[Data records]
┏━━
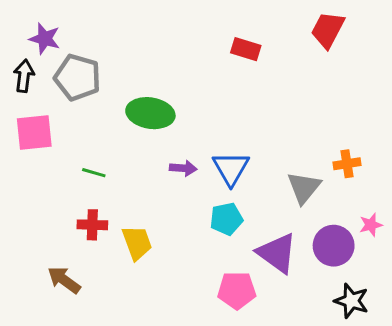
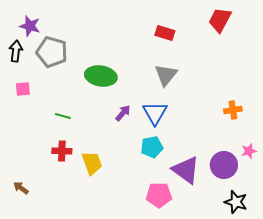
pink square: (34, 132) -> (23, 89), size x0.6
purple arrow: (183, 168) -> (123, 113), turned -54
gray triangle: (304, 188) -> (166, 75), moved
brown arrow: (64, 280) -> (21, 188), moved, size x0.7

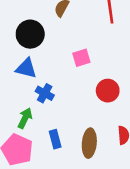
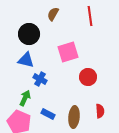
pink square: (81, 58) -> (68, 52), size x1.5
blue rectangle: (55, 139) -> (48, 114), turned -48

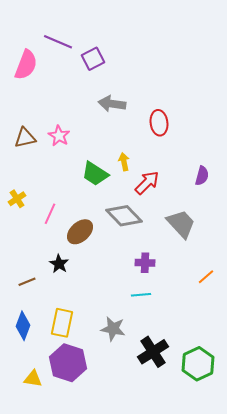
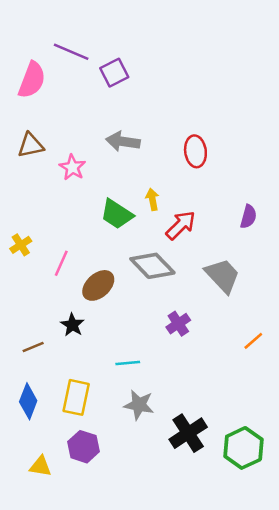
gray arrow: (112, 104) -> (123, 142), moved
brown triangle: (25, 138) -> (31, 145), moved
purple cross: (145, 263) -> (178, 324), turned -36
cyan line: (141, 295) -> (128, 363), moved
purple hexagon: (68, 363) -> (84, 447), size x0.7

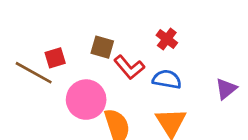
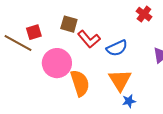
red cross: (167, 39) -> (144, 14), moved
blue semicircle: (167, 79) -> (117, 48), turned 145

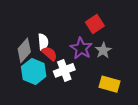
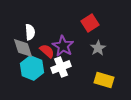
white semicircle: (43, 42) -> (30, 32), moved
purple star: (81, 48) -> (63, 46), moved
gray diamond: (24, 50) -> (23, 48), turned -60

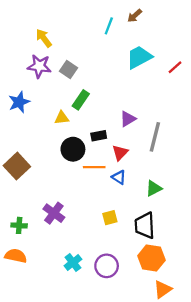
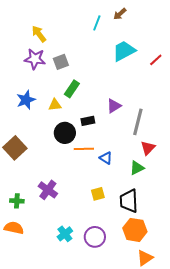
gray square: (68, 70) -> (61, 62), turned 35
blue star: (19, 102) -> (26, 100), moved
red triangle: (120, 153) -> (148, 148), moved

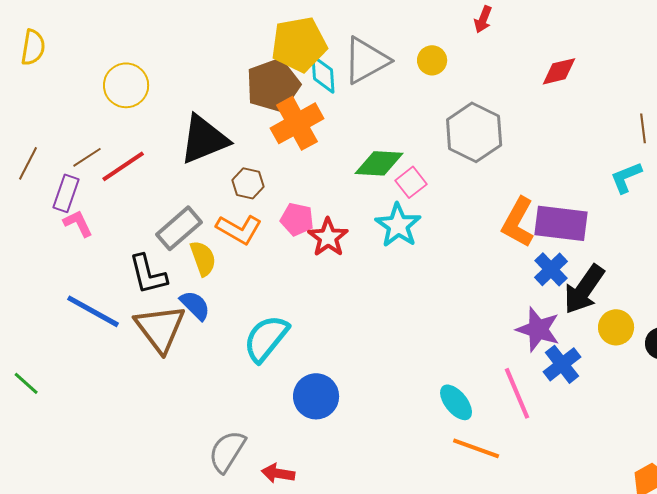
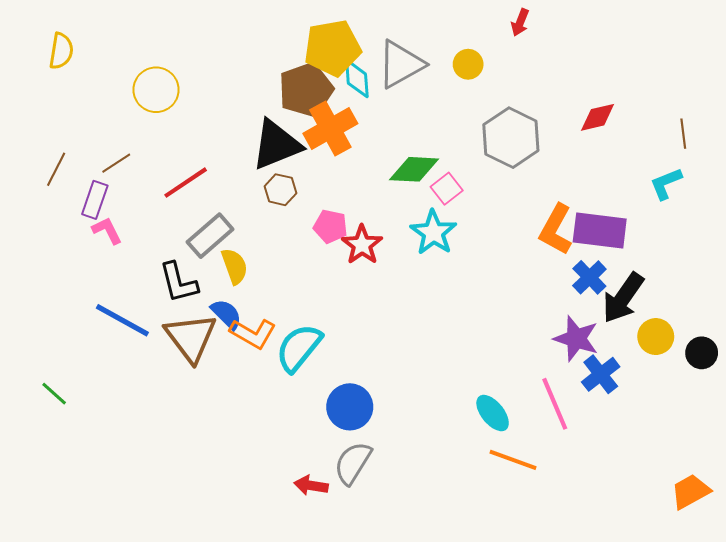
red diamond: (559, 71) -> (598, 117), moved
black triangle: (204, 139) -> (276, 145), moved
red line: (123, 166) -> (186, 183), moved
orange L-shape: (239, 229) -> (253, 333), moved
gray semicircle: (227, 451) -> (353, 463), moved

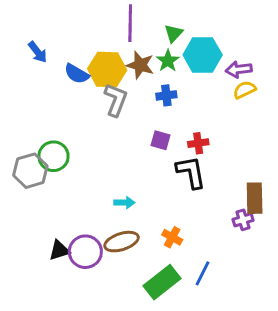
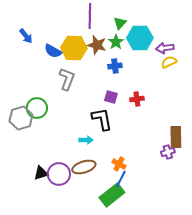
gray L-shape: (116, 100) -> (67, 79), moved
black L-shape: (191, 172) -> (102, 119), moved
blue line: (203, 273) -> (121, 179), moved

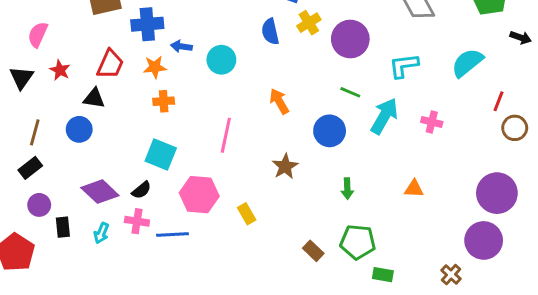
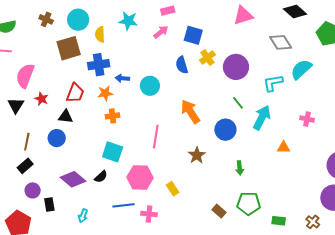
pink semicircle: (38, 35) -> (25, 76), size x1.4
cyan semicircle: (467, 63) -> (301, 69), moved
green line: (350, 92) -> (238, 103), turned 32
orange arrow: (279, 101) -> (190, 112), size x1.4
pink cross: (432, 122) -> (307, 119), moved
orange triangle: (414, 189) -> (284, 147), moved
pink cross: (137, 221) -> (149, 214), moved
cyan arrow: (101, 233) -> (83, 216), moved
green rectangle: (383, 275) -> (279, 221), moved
┗━━
Copy out each line of the entries above that holds "gray".

gray triangle: (304, 188) -> (166, 75), moved
gray arrow: (112, 104) -> (123, 142), moved
gray diamond: (24, 50) -> (23, 48), turned -60
gray square: (68, 70) -> (61, 62), turned 35
gray semicircle: (227, 451) -> (353, 463), moved
gray L-shape: (116, 100) -> (67, 79), moved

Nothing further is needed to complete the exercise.